(Information given begins)

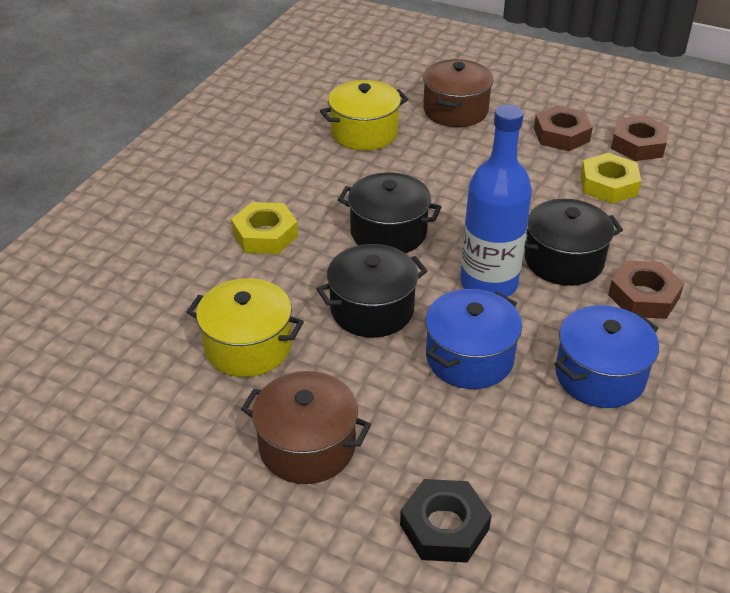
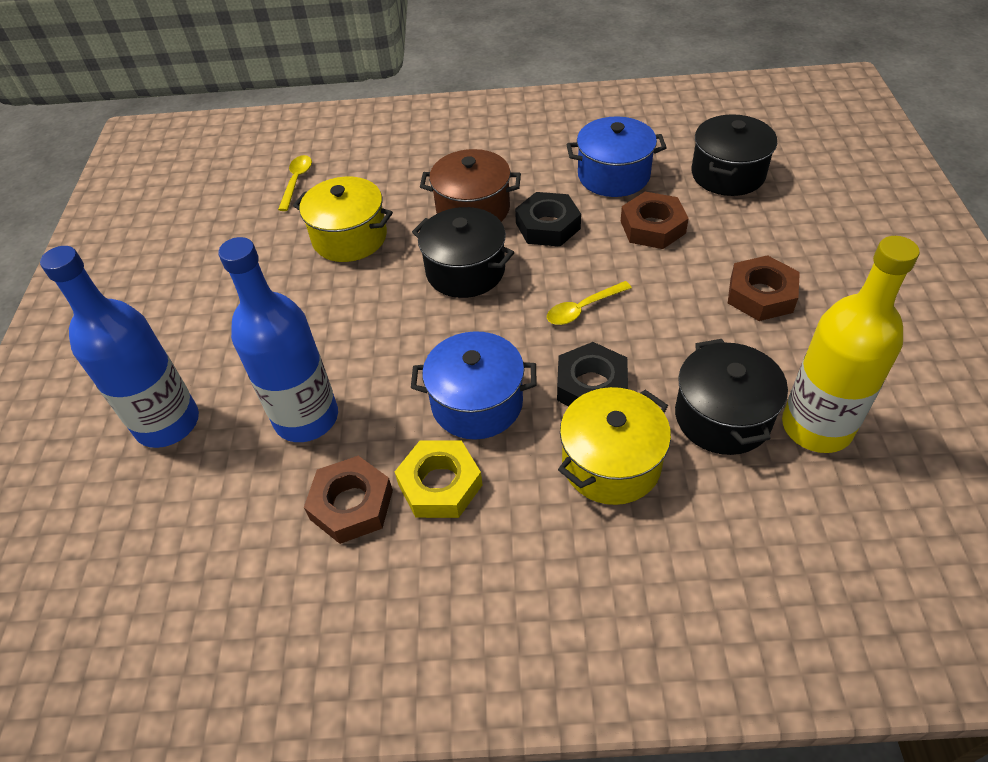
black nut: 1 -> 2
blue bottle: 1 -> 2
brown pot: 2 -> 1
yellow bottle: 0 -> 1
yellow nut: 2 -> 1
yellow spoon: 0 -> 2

(Information given ends)

A word-for-word transcription of the listing is needed, minus its images.

black nut: 1 -> 2
blue bottle: 1 -> 2
brown pot: 2 -> 1
yellow bottle: 0 -> 1
yellow nut: 2 -> 1
yellow spoon: 0 -> 2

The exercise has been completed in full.